Exercise prompt: Set down the lines below exactly as they stand, please. Go from the first through the one containing "type=swapped; before=lagite (brown);".

───── Provided records ─────

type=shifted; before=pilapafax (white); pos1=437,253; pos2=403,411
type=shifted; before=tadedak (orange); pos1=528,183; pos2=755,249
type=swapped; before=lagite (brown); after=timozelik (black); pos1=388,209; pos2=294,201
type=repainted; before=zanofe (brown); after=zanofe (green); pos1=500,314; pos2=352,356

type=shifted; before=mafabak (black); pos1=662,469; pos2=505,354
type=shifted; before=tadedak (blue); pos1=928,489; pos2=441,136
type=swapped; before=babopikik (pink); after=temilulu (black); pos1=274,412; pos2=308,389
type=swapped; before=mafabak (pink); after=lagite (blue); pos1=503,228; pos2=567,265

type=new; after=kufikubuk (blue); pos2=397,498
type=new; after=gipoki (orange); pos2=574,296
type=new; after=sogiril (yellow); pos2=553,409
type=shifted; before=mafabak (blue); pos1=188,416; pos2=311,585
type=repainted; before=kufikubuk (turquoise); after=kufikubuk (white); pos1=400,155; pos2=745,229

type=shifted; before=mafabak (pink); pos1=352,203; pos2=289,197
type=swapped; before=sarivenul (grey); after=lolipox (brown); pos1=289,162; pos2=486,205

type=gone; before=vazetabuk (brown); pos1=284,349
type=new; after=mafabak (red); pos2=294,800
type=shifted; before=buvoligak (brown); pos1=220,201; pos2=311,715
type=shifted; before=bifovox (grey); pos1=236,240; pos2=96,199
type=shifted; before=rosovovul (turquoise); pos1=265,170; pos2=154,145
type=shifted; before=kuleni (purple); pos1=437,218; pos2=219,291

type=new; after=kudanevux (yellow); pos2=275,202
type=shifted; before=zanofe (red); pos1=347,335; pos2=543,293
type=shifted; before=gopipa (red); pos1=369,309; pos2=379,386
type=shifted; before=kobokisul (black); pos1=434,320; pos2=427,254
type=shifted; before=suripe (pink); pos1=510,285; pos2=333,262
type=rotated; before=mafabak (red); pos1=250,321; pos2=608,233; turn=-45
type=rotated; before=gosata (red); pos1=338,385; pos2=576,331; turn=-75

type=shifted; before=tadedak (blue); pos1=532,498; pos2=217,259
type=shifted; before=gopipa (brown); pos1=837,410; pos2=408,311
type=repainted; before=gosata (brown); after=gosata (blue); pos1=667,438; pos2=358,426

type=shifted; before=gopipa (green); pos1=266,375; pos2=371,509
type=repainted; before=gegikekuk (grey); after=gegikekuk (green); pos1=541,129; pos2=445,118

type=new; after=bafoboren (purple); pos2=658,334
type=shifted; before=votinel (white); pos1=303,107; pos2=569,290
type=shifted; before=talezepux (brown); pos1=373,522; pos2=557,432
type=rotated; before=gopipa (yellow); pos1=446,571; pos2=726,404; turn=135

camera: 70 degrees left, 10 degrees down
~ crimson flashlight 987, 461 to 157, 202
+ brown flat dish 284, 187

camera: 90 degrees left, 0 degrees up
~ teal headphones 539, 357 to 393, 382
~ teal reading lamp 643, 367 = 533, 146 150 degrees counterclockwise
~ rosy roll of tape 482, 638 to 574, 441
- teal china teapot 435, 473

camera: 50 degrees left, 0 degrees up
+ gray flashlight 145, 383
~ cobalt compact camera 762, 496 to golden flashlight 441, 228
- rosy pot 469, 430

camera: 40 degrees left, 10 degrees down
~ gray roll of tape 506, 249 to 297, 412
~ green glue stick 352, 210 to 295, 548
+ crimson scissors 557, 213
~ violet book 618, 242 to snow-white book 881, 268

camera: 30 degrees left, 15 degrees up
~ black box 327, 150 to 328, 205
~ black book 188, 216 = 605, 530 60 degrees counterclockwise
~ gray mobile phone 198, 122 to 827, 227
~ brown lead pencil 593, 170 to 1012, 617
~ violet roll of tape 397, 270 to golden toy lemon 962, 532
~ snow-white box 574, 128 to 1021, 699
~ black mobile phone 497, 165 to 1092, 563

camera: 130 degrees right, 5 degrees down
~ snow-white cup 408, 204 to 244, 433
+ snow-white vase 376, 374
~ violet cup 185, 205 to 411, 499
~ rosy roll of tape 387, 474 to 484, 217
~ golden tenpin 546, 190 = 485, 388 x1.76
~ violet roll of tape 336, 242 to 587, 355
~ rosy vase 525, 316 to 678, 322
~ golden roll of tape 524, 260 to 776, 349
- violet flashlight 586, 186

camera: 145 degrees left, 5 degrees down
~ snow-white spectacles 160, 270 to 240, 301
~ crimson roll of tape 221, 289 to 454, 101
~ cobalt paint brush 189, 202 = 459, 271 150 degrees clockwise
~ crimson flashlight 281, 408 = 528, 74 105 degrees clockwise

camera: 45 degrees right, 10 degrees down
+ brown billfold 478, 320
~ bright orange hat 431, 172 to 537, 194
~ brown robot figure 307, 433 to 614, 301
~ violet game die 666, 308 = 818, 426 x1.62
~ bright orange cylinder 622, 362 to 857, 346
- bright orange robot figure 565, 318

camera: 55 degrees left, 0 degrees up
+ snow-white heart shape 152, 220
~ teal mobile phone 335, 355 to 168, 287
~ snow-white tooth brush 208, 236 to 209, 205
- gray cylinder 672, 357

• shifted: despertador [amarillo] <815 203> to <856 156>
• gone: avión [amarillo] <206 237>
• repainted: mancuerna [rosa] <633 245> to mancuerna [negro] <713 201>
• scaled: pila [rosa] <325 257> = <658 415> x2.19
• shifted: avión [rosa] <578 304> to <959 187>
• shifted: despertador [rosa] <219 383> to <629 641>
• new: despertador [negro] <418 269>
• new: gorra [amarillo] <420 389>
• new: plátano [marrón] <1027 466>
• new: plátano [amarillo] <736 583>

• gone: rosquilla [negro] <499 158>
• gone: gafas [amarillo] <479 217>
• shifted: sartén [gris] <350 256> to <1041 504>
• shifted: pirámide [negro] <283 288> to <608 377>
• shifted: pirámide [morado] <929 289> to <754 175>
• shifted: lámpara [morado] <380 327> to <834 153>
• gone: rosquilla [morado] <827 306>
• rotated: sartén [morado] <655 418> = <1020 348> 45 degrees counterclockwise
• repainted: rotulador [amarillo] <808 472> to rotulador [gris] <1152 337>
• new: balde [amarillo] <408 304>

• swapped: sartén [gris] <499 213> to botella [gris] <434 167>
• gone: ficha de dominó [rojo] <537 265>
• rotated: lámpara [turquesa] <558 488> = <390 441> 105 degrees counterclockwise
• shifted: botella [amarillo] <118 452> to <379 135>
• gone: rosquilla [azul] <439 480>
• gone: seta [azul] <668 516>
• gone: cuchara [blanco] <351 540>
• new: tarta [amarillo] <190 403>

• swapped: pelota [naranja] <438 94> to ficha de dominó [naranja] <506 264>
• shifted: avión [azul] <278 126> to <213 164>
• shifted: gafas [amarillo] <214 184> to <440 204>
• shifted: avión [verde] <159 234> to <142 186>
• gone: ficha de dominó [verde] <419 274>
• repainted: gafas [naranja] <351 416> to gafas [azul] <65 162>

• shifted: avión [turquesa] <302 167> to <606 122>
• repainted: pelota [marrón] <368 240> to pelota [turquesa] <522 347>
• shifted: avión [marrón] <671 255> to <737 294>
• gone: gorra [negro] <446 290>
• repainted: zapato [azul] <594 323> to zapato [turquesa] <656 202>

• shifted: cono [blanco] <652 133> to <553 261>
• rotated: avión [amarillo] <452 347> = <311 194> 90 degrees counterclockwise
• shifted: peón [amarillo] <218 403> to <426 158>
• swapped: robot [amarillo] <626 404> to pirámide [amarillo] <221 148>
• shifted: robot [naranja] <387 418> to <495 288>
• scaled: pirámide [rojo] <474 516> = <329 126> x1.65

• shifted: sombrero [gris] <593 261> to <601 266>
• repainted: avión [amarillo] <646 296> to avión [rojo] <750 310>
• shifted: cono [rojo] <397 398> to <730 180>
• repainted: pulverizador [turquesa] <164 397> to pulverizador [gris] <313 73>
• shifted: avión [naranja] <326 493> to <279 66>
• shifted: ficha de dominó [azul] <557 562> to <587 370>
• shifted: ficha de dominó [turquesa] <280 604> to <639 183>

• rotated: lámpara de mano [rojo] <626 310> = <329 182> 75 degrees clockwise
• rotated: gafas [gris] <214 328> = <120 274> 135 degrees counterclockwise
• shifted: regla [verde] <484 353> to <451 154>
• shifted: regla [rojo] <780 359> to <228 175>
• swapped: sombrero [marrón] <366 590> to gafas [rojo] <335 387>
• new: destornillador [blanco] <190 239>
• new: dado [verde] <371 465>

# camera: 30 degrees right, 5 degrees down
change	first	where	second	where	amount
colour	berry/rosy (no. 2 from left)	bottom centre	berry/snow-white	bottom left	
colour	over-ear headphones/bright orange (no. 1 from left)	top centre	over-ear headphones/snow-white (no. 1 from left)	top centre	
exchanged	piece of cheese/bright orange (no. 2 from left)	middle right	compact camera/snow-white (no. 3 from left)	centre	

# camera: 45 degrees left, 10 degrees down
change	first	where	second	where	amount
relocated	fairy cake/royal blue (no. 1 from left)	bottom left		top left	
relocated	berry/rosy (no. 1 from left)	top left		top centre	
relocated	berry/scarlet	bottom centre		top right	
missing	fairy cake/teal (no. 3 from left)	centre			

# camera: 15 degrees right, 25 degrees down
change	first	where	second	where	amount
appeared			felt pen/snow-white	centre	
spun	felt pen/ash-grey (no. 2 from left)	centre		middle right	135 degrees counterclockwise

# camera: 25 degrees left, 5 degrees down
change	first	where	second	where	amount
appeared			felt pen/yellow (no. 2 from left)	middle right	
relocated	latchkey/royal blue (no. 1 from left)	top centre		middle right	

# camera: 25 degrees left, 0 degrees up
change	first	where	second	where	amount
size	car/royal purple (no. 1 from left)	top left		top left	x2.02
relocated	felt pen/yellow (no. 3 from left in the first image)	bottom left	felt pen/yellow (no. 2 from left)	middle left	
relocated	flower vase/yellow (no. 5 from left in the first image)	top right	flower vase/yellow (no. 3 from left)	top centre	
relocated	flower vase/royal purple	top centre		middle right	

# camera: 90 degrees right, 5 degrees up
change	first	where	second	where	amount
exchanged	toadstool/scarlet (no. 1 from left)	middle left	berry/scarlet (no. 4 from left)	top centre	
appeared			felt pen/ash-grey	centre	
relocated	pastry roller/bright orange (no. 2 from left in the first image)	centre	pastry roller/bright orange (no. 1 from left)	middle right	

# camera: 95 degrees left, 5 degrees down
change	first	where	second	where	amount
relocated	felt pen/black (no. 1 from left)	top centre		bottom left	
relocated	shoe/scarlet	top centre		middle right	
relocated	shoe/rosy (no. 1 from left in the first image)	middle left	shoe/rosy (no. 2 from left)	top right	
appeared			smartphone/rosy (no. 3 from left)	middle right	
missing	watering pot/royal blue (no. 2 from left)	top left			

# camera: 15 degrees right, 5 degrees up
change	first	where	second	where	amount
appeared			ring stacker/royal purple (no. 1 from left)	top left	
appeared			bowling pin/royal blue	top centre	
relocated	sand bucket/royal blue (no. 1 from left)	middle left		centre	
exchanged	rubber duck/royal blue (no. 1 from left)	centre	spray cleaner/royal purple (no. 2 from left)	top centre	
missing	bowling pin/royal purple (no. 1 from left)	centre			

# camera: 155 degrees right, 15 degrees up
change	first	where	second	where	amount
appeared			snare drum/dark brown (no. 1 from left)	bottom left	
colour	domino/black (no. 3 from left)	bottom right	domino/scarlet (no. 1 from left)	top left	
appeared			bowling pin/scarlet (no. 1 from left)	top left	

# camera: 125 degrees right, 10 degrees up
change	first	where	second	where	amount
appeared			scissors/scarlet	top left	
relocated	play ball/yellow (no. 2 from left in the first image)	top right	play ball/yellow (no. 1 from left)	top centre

─────

Exercise output:
type=shifted; before=pilapafax (white); pos1=437,253; pos2=403,411
type=shifted; before=tadedak (orange); pos1=528,183; pos2=755,249
type=swapped; before=lagite (brown); after=timozelik (black); pos1=388,209; pos2=294,201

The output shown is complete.